** How to complete this task **
In the listing below, how many lines contain "orange"? Answer with the number alone.
--------
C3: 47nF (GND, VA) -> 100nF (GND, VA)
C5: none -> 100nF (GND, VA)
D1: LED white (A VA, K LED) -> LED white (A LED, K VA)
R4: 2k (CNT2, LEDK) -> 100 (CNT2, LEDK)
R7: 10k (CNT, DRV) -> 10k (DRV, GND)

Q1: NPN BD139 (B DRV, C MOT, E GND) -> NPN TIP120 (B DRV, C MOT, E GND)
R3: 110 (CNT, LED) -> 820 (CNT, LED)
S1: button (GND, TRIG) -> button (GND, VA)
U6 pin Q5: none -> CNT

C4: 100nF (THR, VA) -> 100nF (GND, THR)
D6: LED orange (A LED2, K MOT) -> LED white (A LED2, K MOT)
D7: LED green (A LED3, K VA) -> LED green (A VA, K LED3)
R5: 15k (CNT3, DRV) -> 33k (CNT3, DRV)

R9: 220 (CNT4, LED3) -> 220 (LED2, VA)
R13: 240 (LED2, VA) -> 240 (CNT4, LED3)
--------
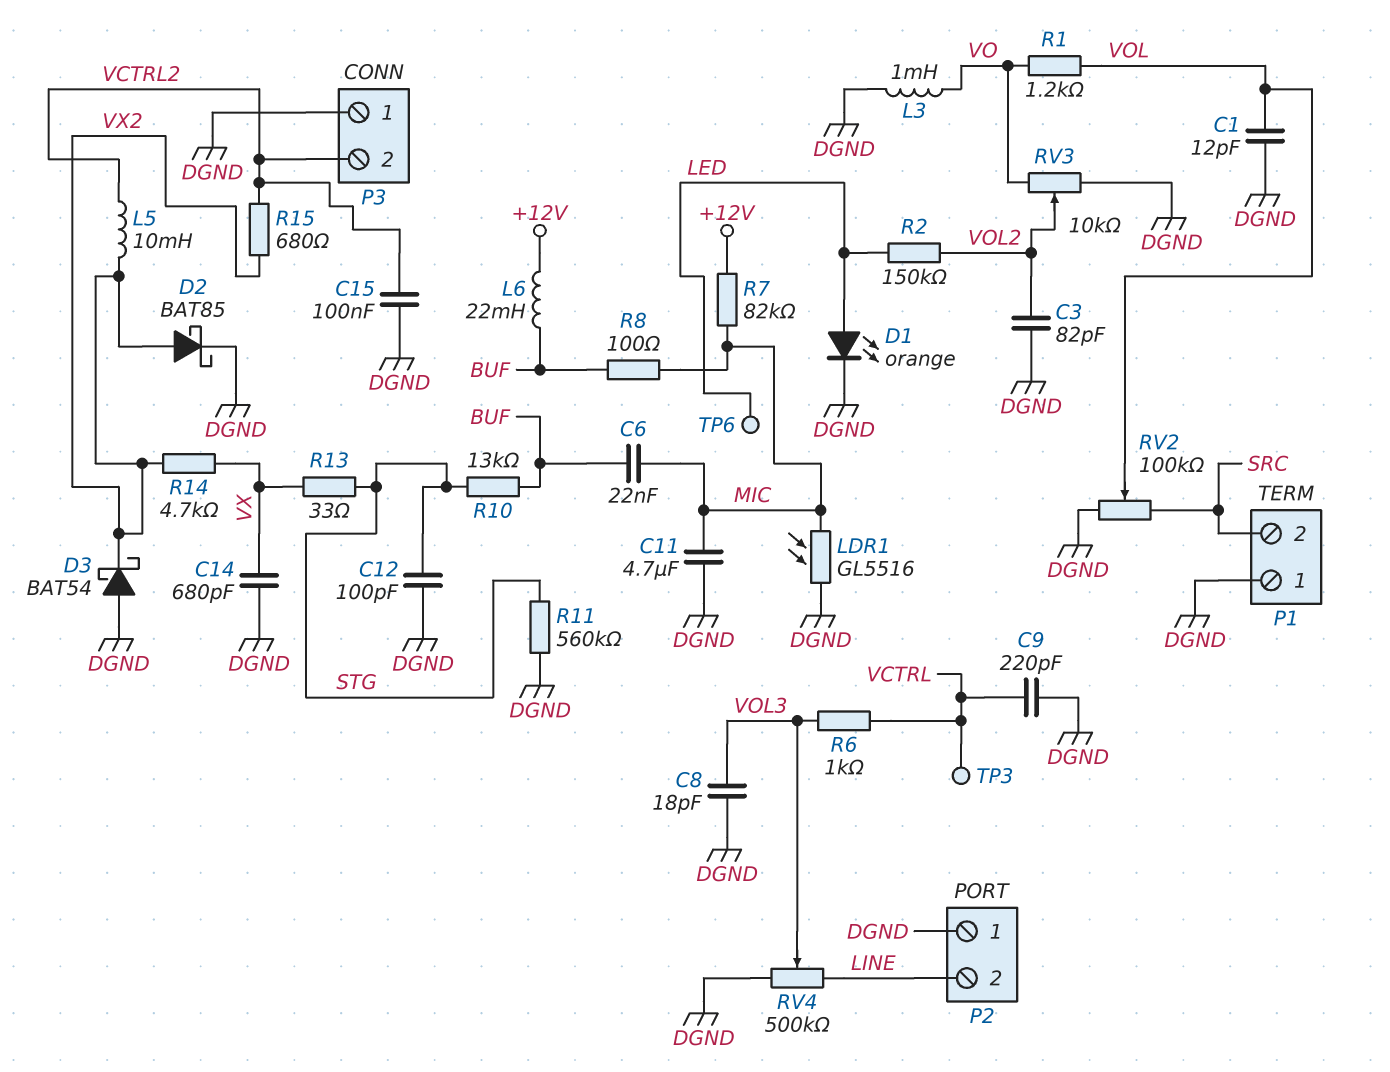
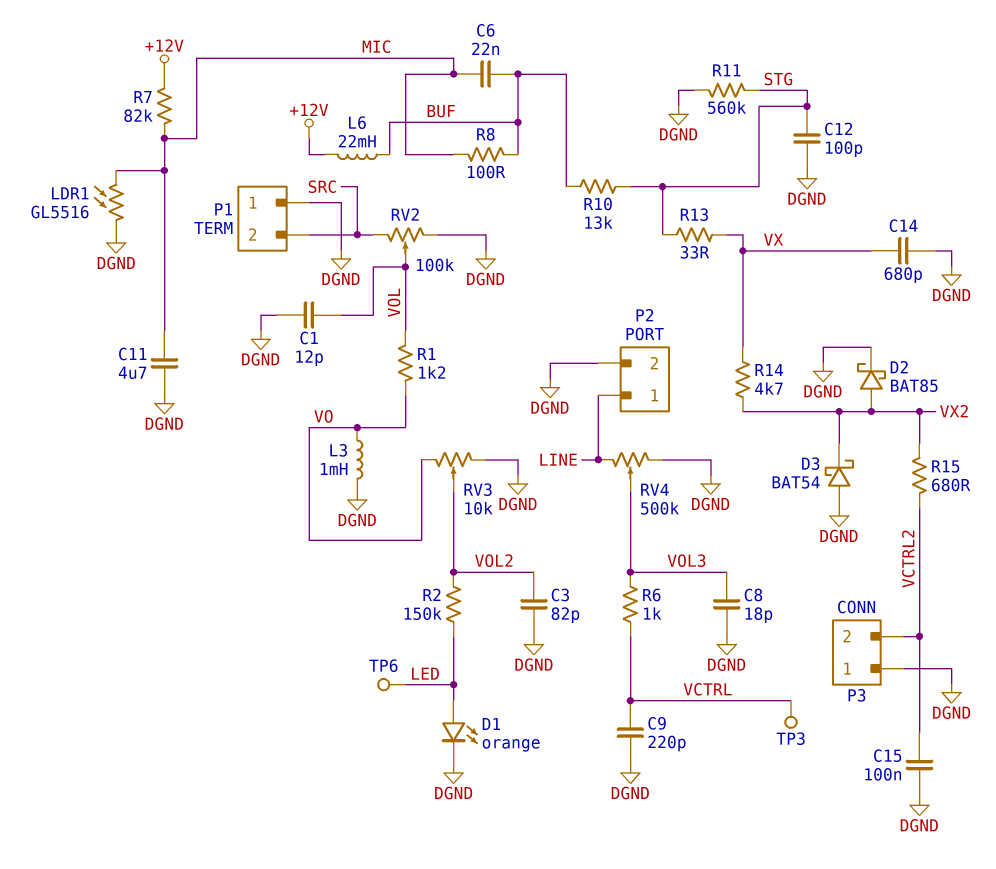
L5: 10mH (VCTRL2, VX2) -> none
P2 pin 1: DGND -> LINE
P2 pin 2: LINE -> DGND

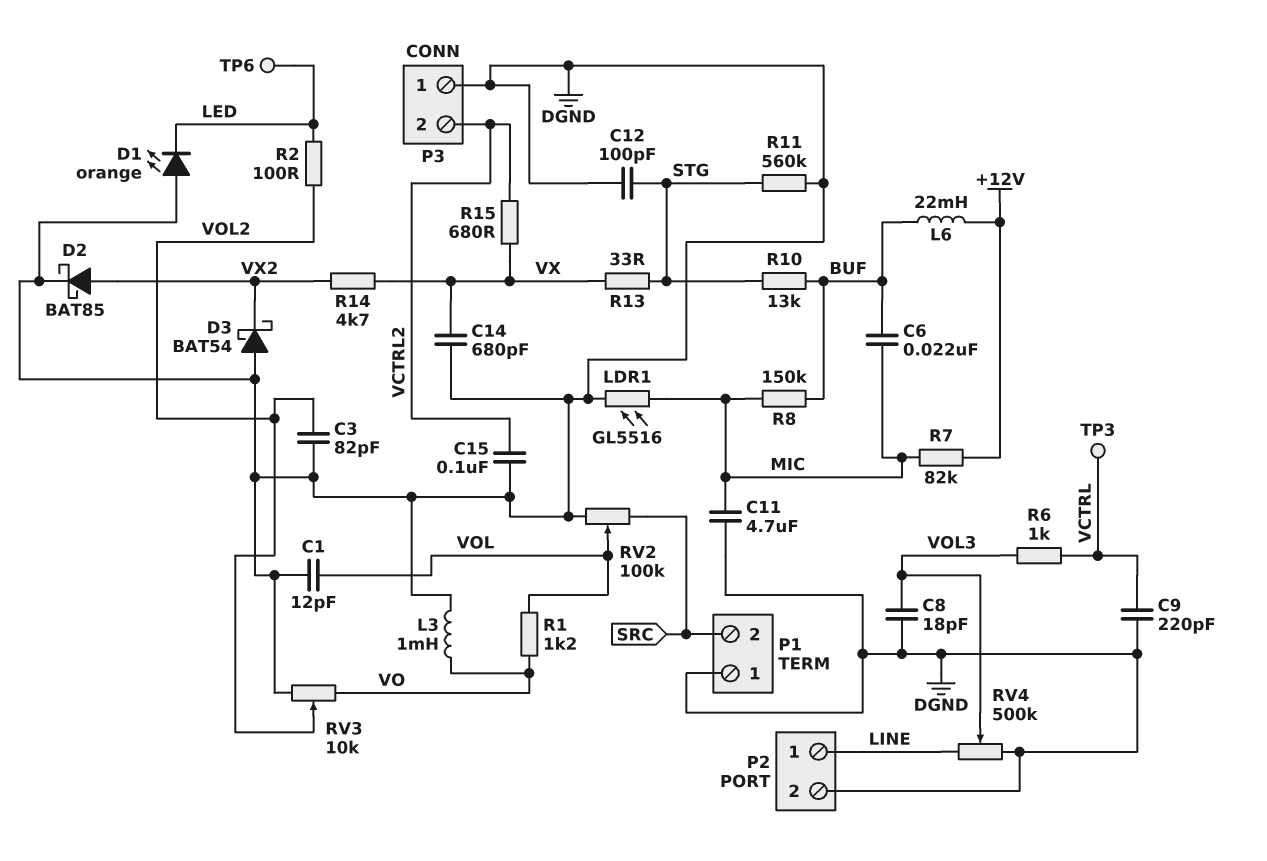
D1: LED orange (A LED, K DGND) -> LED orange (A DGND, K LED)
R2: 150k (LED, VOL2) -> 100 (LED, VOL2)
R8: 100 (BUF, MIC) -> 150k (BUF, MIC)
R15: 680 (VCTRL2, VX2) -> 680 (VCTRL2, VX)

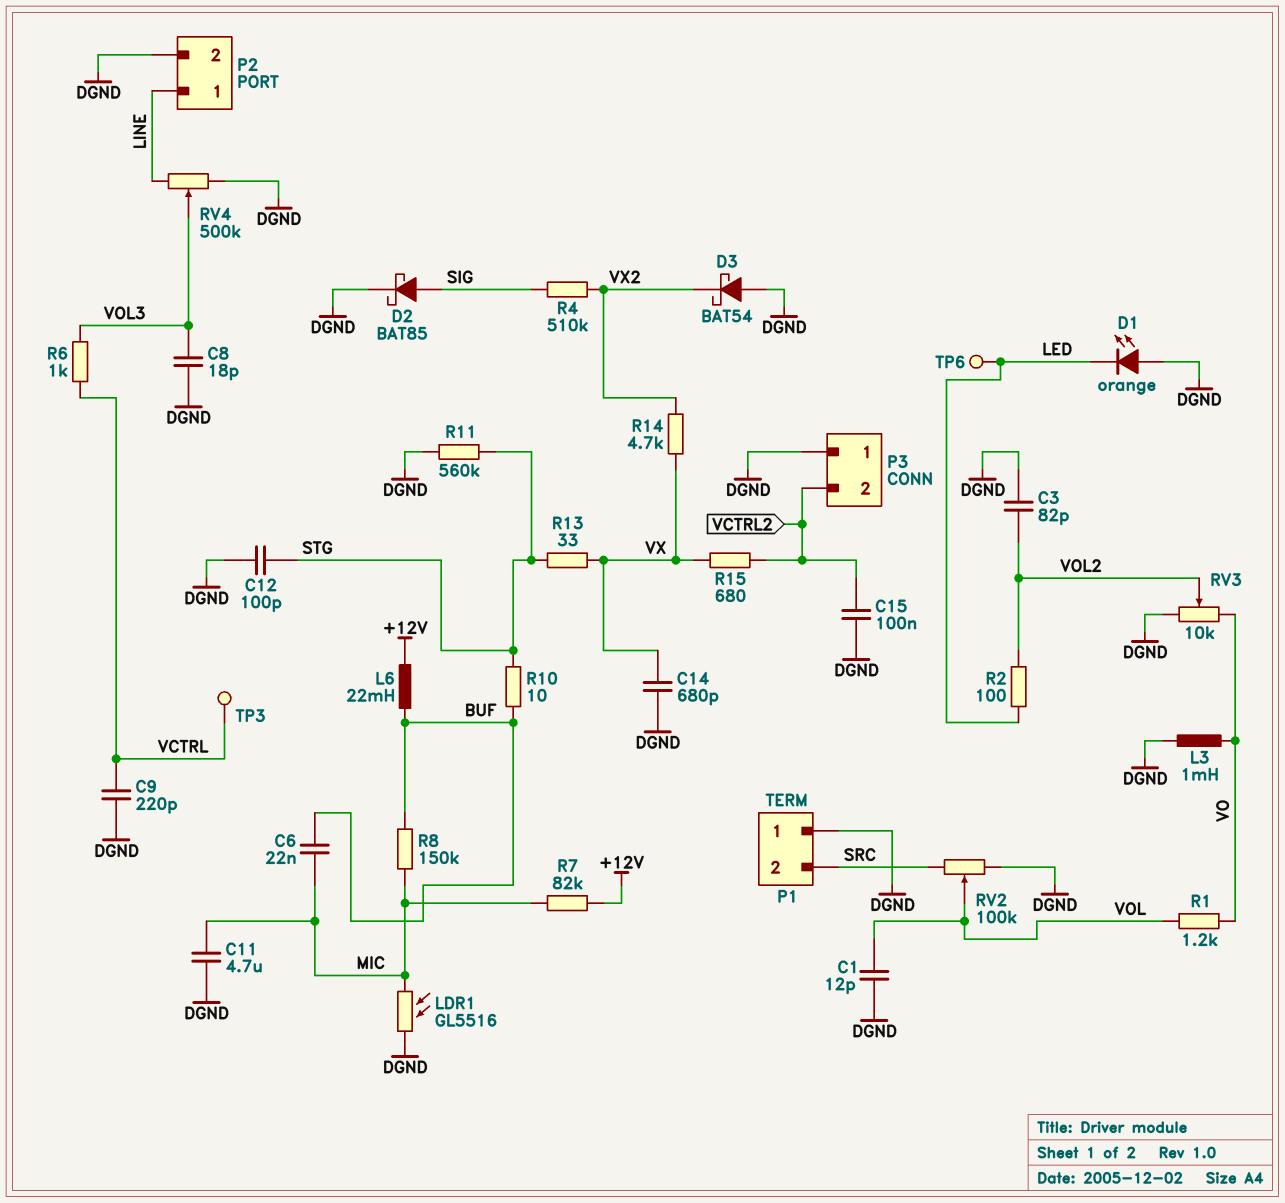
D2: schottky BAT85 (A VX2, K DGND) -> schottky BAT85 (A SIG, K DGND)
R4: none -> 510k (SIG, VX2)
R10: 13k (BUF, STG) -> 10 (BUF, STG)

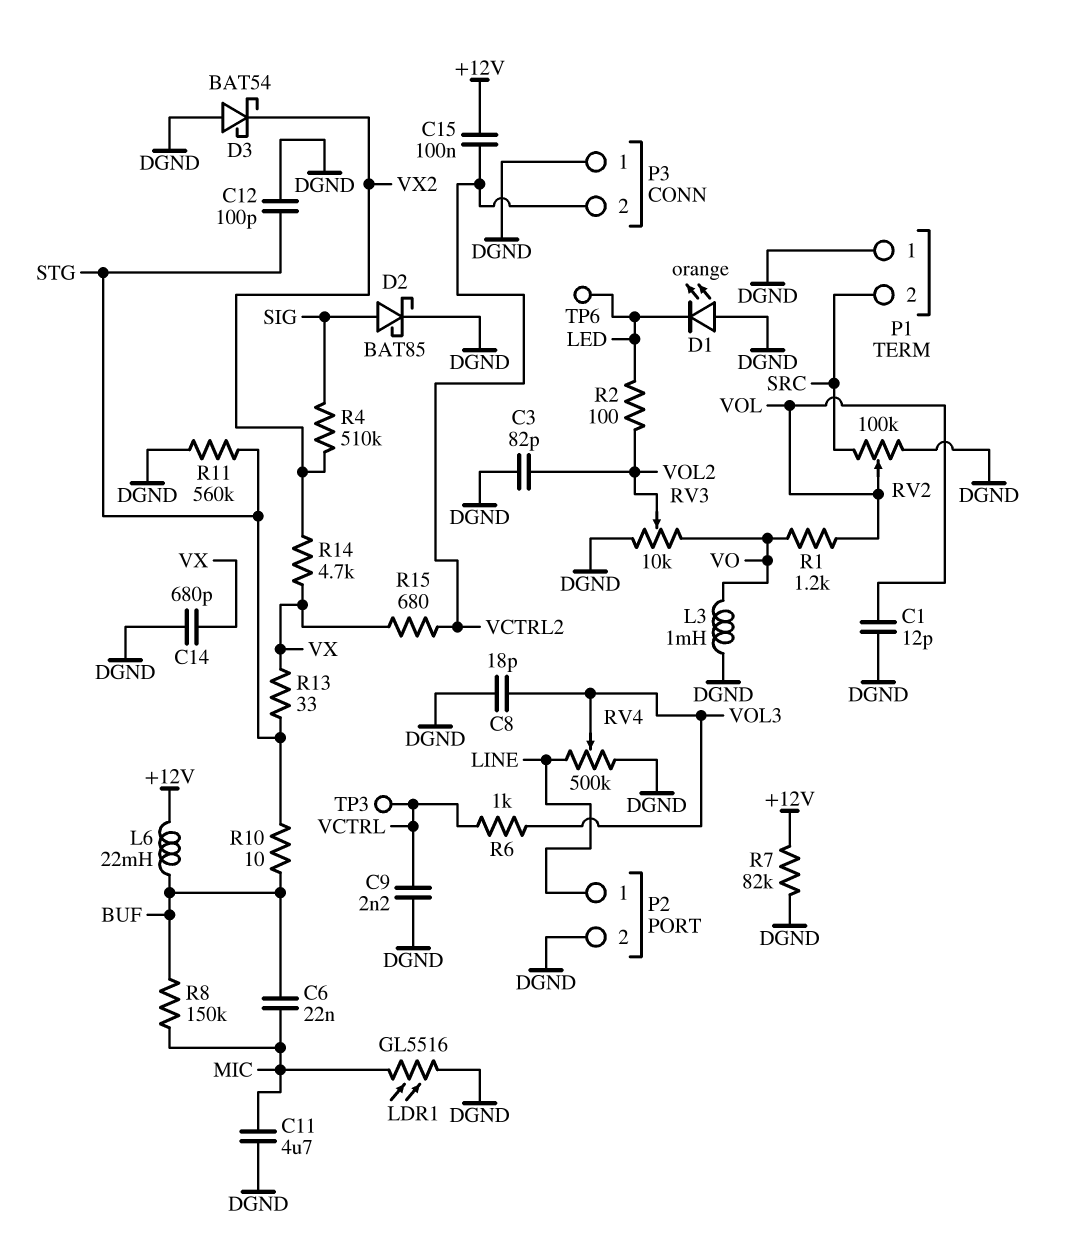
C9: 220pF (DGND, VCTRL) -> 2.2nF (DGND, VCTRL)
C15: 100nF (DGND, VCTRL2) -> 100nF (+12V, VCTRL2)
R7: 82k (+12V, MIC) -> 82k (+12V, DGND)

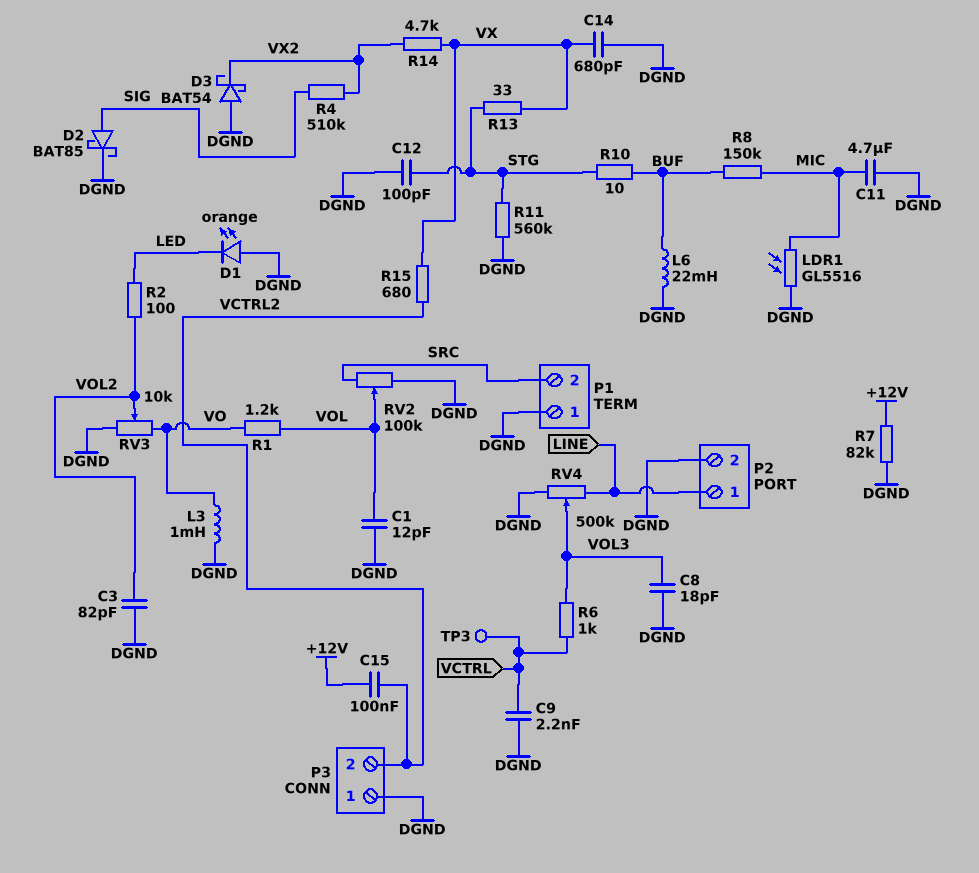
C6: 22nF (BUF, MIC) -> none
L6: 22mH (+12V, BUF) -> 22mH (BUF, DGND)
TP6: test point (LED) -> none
--------
** Response below **
2